## ACTION ITEM
Everything in the listing below from the line containing "(454, 114) = (375, 415): red box -> pink box" through the line containing "(640, 215) = (274, 182): none" must be repeated exactly; the remaining lines are not wanted.

## EXCERPTED RECORDS
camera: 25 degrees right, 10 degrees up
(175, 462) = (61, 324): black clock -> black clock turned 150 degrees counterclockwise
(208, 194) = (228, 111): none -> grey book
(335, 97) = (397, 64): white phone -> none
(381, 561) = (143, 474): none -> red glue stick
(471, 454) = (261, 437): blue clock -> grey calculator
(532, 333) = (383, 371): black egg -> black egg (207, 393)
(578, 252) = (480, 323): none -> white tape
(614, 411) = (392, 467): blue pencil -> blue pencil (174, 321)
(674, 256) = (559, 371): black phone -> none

--

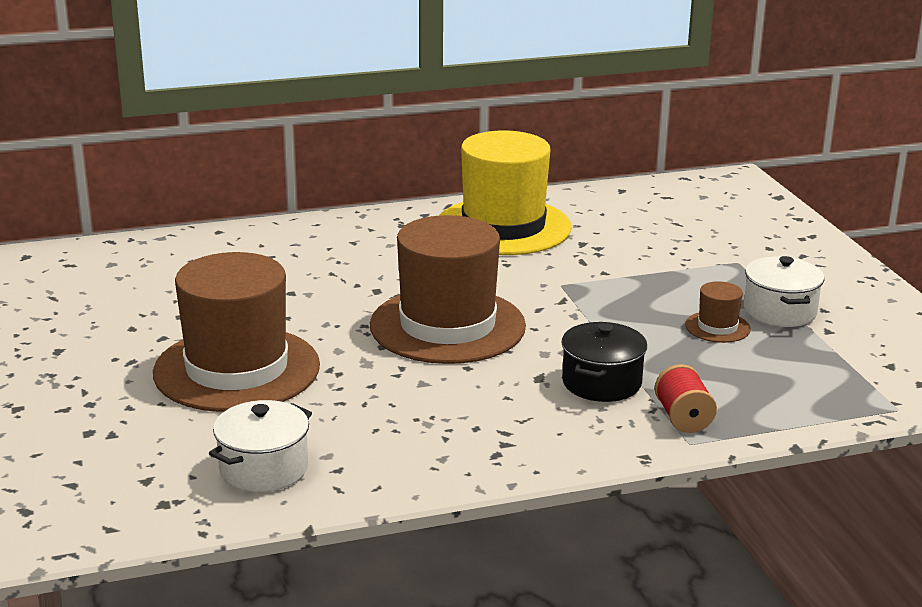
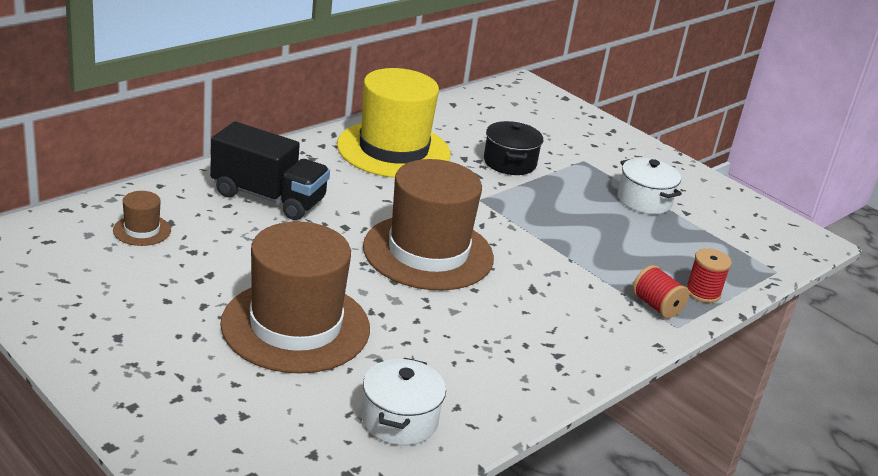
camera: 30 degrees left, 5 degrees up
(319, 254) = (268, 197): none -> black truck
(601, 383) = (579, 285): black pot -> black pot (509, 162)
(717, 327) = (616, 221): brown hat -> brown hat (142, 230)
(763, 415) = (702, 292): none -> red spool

* * *

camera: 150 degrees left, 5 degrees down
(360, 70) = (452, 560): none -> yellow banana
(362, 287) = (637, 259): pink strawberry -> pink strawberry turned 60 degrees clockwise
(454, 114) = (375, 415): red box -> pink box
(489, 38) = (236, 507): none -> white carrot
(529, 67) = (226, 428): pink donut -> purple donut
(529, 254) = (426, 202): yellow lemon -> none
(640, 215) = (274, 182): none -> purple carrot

## EXERCISE RESULT
(454, 114) = (375, 415): red box -> pink box
(489, 38) = (236, 507): none -> white carrot
(529, 67) = (226, 428): pink donut -> purple donut
(529, 254) = (426, 202): yellow lemon -> none
(640, 215) = (274, 182): none -> purple carrot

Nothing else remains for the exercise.